_Stored data entries:_
━━━
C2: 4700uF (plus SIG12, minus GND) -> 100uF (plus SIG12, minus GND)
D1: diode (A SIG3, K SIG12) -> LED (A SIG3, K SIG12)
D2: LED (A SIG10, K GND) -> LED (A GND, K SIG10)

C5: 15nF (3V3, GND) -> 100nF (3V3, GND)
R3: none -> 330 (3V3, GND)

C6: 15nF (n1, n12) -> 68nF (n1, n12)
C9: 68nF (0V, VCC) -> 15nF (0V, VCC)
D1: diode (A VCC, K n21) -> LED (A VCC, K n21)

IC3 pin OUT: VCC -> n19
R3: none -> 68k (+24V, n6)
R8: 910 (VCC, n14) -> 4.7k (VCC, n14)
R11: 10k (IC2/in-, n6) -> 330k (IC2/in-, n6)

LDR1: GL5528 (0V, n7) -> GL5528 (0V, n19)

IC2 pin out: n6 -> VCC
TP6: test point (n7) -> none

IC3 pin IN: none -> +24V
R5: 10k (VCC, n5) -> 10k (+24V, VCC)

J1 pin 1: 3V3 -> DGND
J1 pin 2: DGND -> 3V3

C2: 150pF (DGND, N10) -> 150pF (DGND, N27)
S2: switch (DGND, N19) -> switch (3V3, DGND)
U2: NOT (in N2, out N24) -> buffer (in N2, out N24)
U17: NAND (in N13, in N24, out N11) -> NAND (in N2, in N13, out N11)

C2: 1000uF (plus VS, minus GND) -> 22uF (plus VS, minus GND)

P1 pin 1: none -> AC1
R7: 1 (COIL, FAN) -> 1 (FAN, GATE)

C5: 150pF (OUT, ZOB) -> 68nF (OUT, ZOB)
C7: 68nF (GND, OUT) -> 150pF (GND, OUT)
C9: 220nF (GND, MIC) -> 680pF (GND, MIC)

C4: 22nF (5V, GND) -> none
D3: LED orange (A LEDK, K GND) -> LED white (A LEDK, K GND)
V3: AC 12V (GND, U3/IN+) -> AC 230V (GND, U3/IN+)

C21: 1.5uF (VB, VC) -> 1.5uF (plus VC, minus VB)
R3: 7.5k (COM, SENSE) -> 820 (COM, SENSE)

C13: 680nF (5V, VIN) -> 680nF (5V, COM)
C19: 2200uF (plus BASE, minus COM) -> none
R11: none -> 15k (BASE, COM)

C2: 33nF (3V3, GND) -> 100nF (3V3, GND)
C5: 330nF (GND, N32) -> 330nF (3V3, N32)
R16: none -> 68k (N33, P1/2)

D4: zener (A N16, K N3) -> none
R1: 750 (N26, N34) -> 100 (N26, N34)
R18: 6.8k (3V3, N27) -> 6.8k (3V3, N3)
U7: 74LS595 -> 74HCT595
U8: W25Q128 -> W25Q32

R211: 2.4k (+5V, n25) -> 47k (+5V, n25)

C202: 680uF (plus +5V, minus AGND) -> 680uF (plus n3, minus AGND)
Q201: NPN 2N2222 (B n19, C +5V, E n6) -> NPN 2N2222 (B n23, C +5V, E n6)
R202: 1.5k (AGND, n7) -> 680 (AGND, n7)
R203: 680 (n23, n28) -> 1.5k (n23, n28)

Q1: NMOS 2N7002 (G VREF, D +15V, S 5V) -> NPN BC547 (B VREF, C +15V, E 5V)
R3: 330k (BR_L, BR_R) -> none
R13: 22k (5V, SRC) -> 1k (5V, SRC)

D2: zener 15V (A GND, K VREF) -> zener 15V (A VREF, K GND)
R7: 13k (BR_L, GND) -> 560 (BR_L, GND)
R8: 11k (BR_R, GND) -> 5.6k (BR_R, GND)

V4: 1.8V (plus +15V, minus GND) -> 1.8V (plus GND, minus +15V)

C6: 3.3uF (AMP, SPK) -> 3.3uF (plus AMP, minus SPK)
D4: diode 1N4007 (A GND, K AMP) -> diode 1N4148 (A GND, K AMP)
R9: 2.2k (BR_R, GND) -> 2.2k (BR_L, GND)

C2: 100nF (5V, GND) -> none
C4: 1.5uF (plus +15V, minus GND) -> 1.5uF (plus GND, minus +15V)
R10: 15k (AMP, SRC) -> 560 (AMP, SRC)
━━━
_Task requirements:_ A single number is the whole answer: how many lines in the data above hold the string "AGND".

_Reply:_ 2